Segment Start: Given information

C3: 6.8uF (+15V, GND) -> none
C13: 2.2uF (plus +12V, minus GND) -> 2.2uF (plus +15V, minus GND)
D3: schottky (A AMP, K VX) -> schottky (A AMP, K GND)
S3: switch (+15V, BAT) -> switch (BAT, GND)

Segment End: Given information
Segment Start: Given information

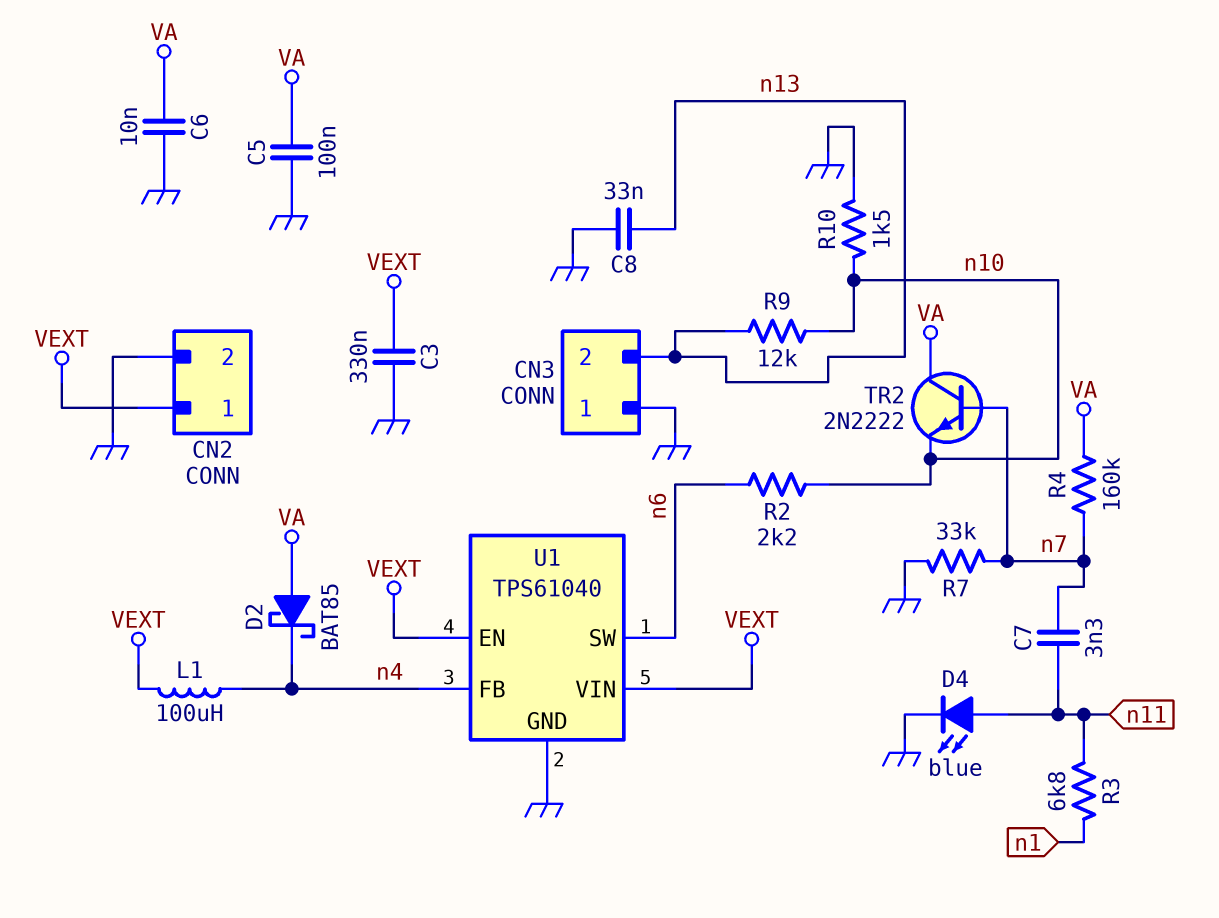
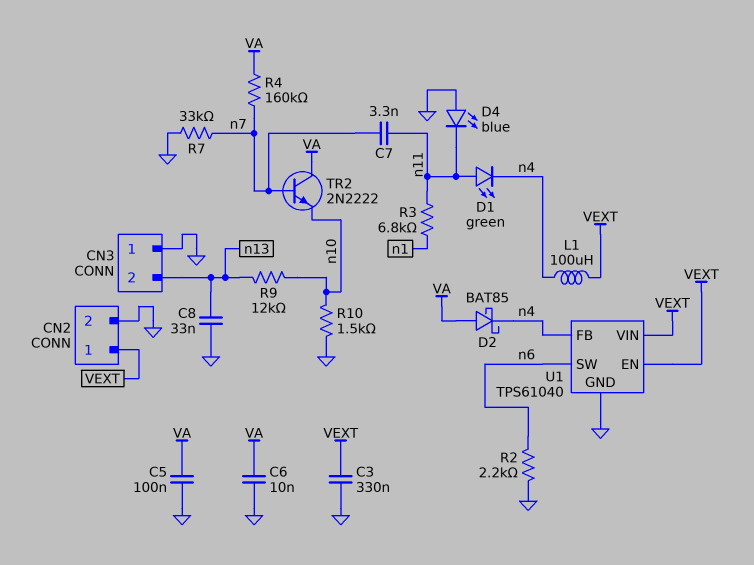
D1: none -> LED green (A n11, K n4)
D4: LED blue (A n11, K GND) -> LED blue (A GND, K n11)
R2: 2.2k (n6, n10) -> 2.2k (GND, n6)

Segment End: Given information

■ **Work to complete**: Pick each line holding "none" out of the entries above and return it.

■ **Solved problem**:
C3: 6.8uF (+15V, GND) -> none
D1: none -> LED green (A n11, K n4)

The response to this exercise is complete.